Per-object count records
* * *

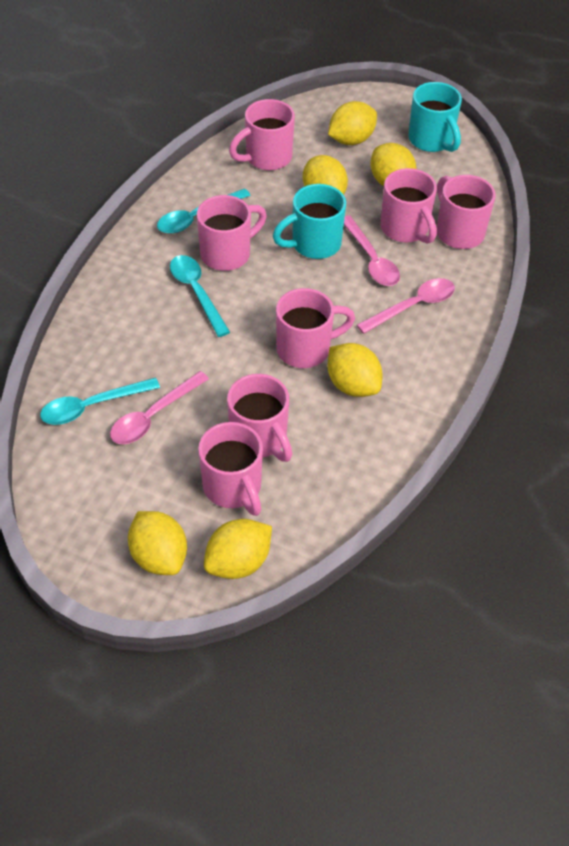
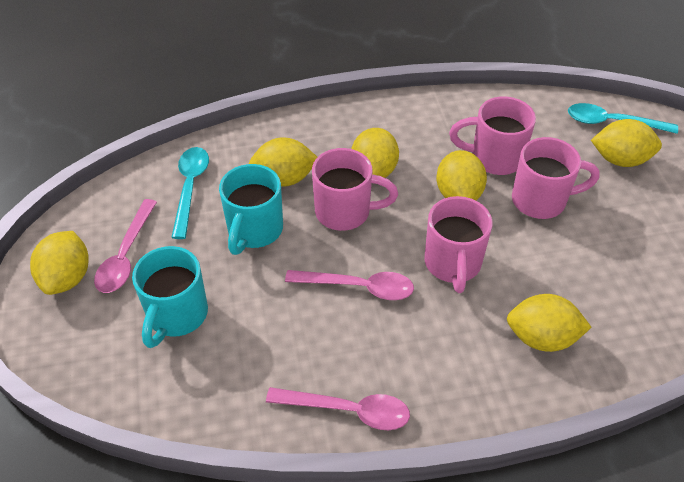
pink mug: [197,195,267,271] [198,422,263,516] [227,374,293,462] [229,99,295,170] [276,288,355,368] [380,168,437,244] [437,175,496,249] = 7 -> [312,148,398,231] [424,196,492,293] [449,97,536,175] [512,137,600,219] = 4
turquoise spoon: [40,378,160,425] [157,188,251,234] [170,255,230,337] = 3 -> [171,147,209,239] [568,103,678,134] = 2

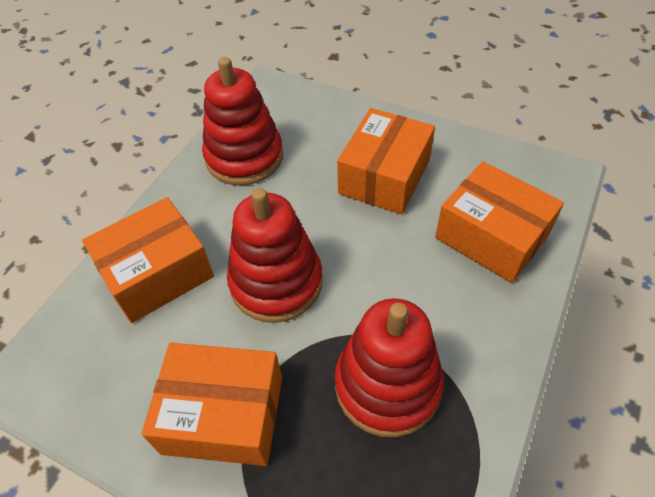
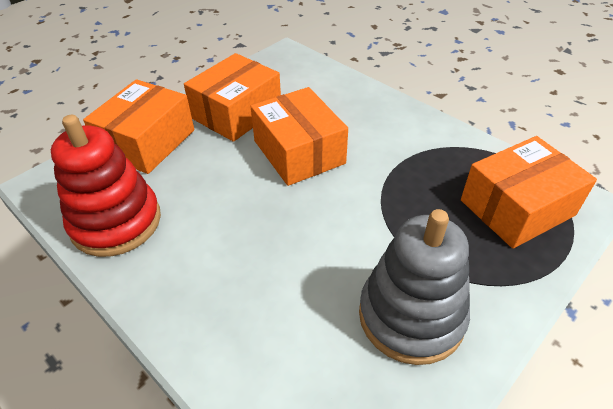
grey stacking toy: none = 0 -> [359,209,470,365] = 1
red stacking toy: [202,57,283,185] [227,188,323,323] [335,298,444,437] = 3 -> [51,115,161,257] = 1

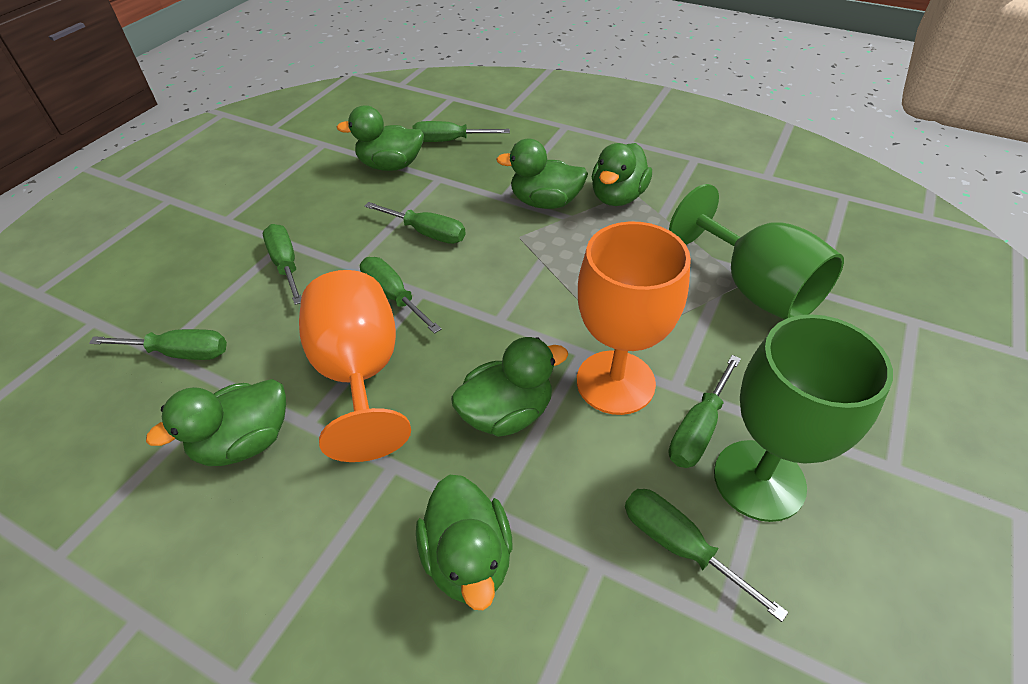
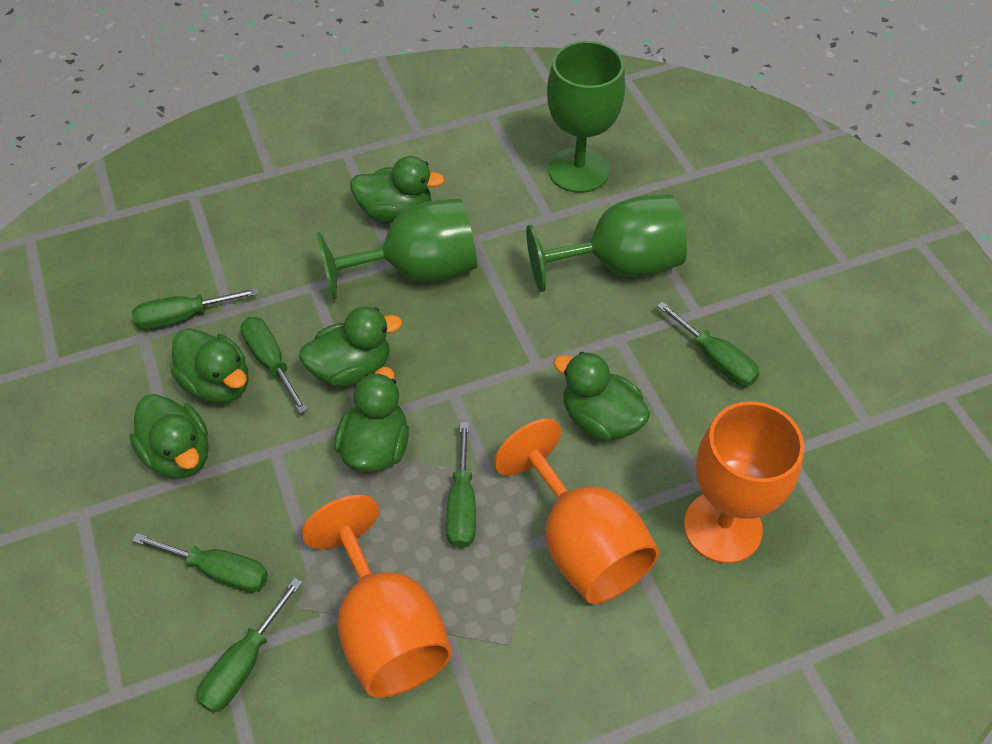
green goblet: [669,184,844,320] [714,314,893,522] = 2 -> [317,198,477,300] [526,194,687,292] [547,41,625,193] = 3
green screwdriver: [89,329,227,360] [263,224,301,305] [360,257,441,334] [365,202,465,244] [412,121,510,142] [625,489,788,622] [669,355,741,468] = 7 -> [132,287,258,330] [132,533,268,593] [197,578,302,713] [241,317,308,414] [446,422,476,548] [657,302,760,386] = 6
orange goblet: [299,270,411,462] [577,221,691,415] = 2 -> [302,495,452,698] [494,419,659,604] [684,401,804,563] = 3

* * *

▸ **WHAT THE TASK ASKS**
Retype each of the entries above exactly as it appears, with no pictures.

▸ **EXERCISE RESULT**
pink mug: [197,195,267,271] [198,422,263,516] [227,374,293,462] [229,99,295,170] [276,288,355,368] [380,168,437,244] [437,175,496,249] = 7 -> [312,148,398,231] [424,196,492,293] [449,97,536,175] [512,137,600,219] = 4
turquoise spoon: [40,378,160,425] [157,188,251,234] [170,255,230,337] = 3 -> [171,147,209,239] [568,103,678,134] = 2

grey stacking toy: none = 0 -> [359,209,470,365] = 1
red stacking toy: [202,57,283,185] [227,188,323,323] [335,298,444,437] = 3 -> [51,115,161,257] = 1

green goblet: [669,184,844,320] [714,314,893,522] = 2 -> [317,198,477,300] [526,194,687,292] [547,41,625,193] = 3
green screwdriver: [89,329,227,360] [263,224,301,305] [360,257,441,334] [365,202,465,244] [412,121,510,142] [625,489,788,622] [669,355,741,468] = 7 -> [132,287,258,330] [132,533,268,593] [197,578,302,713] [241,317,308,414] [446,422,476,548] [657,302,760,386] = 6
orange goblet: [299,270,411,462] [577,221,691,415] = 2 -> [302,495,452,698] [494,419,659,604] [684,401,804,563] = 3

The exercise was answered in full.